How to complete this task ▸
The answer should hold only the lines from the one containing "(432, 281) = (395, 605): brown" through the one containing "(534, 272) = (234, 188): orange" in the entries below, copied exactly, without pictures.

Scene change data ▸
----

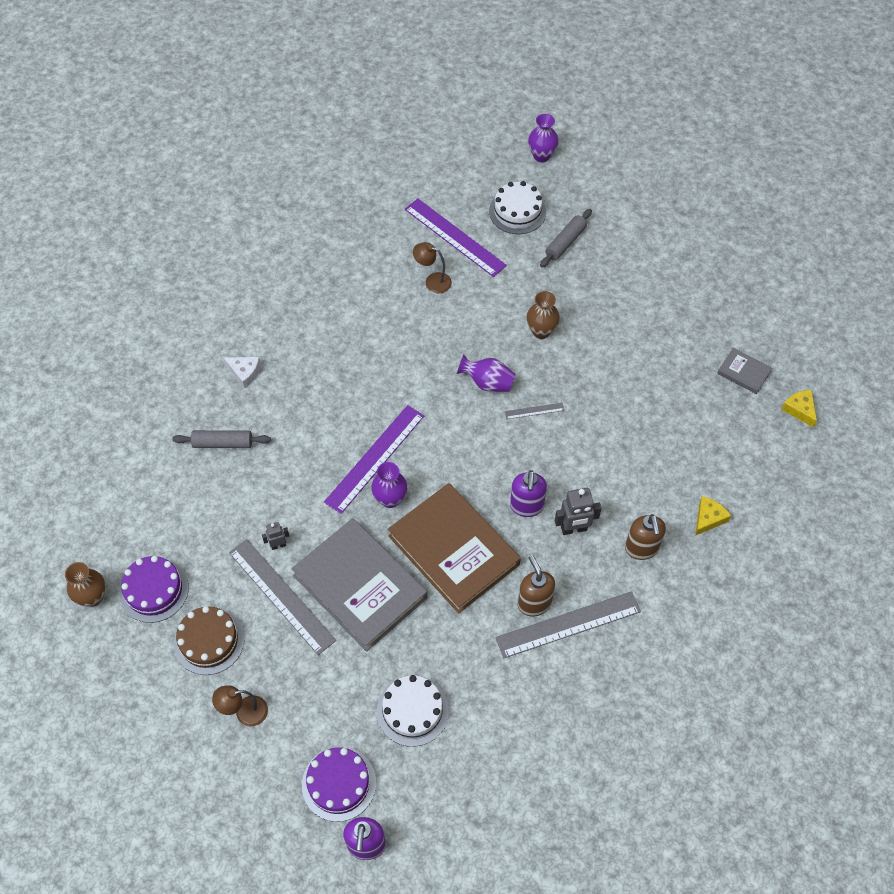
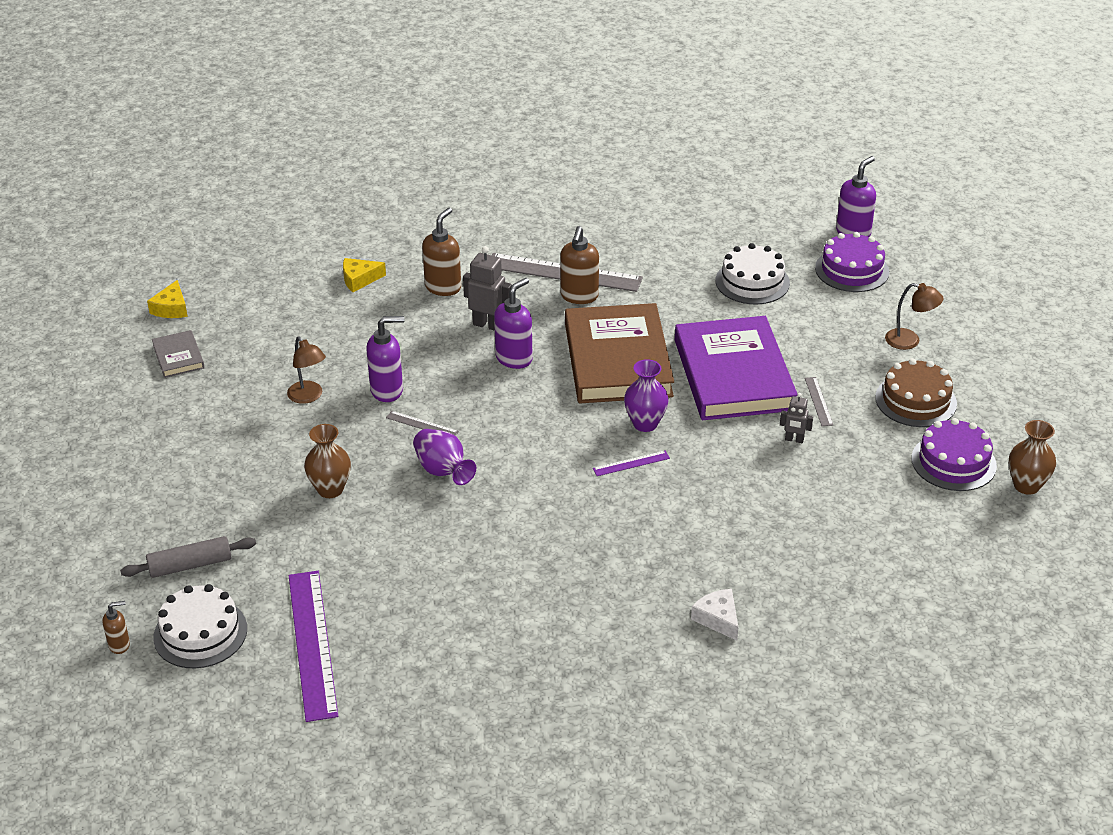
camera: 145 degrees left, 20 degrees down
(223, 443) = (795, 557): grey rolling pin -> none
(281, 596) = (818, 401): grey ruler -> grey ruler, size x0.44
(360, 586) = (733, 374): grey book -> purple book
(375, 458) = (631, 463): purple ruler -> purple ruler, size x0.44
(432, 281) = (395, 605): brown lamp -> brown lamp (308, 397)
(541, 156) = (81, 689): purple vase -> none
(550, 184) = (119, 645): none -> brown soap dispenser
(583, 425) = (387, 390): none -> purple soap dispenser

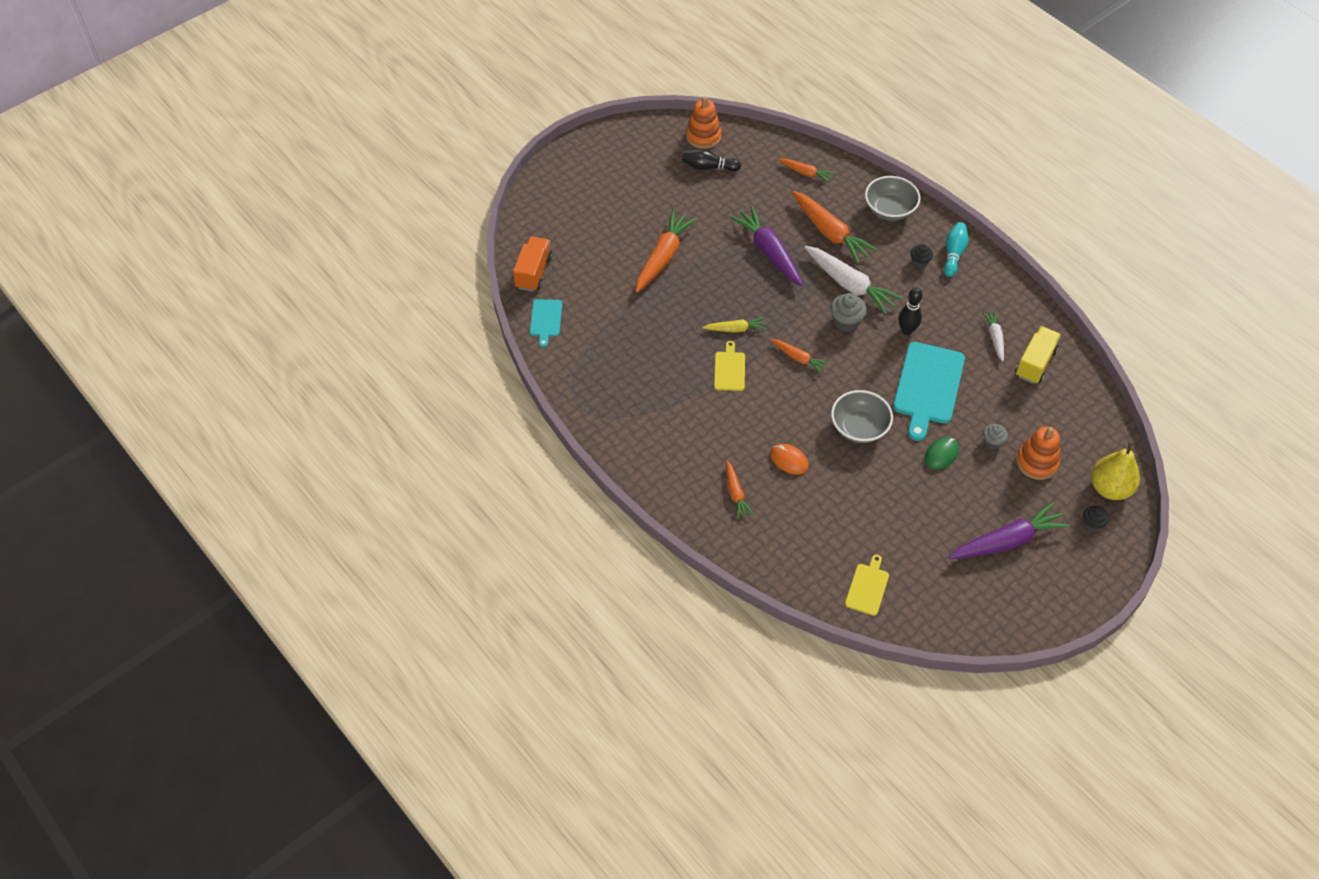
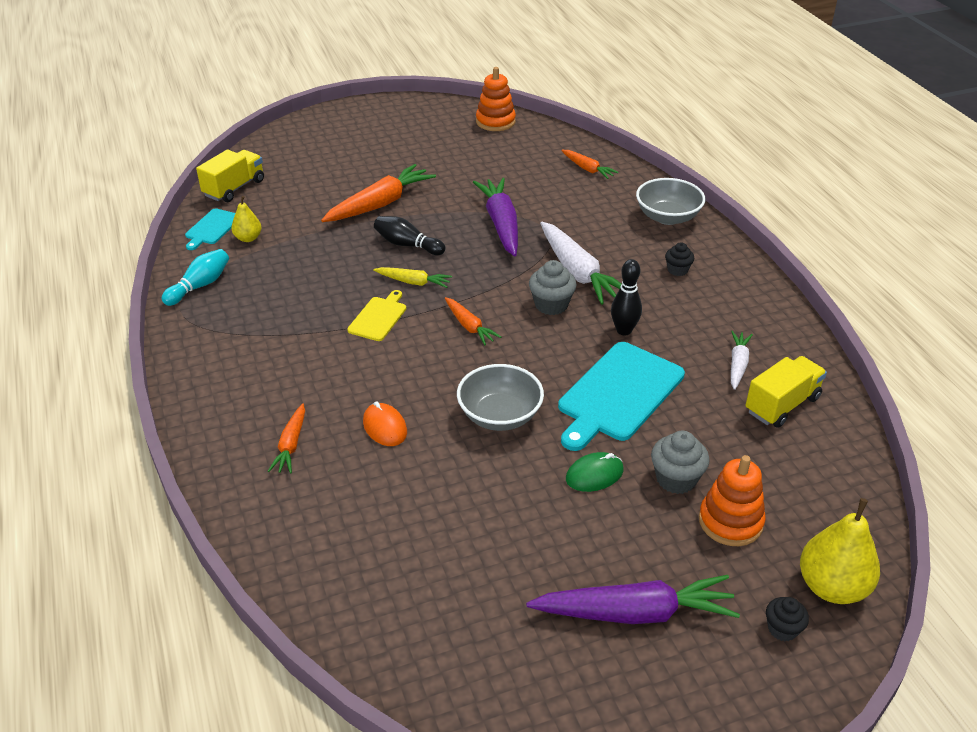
camera: 20 degrees right, 15 degrees down
(534, 272) = (234, 188): orange truck -> yellow truck
(582, 322) = (248, 238): none -> yellow pear
(708, 167) = (483, 145): black bowling pin -> black bowling pin (407, 245)
(830, 233) = (583, 222): orange carrot -> none
(867, 587) = (388, 612): yellow cutting board -> none
(953, 254) = (725, 271): turquoise bowling pin -> turquoise bowling pin (200, 286)
(992, 442) = (676, 479): grey cupcake -> grey cupcake, size x1.56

----

Completed exercise ▸
(432, 281) = (395, 605): brown lamp -> brown lamp (308, 397)
(541, 156) = (81, 689): purple vase -> none
(550, 184) = (119, 645): none -> brown soap dispenser
(583, 425) = (387, 390): none -> purple soap dispenser

camera: 20 degrees right, 15 degrees down
(534, 272) = (234, 188): orange truck -> yellow truck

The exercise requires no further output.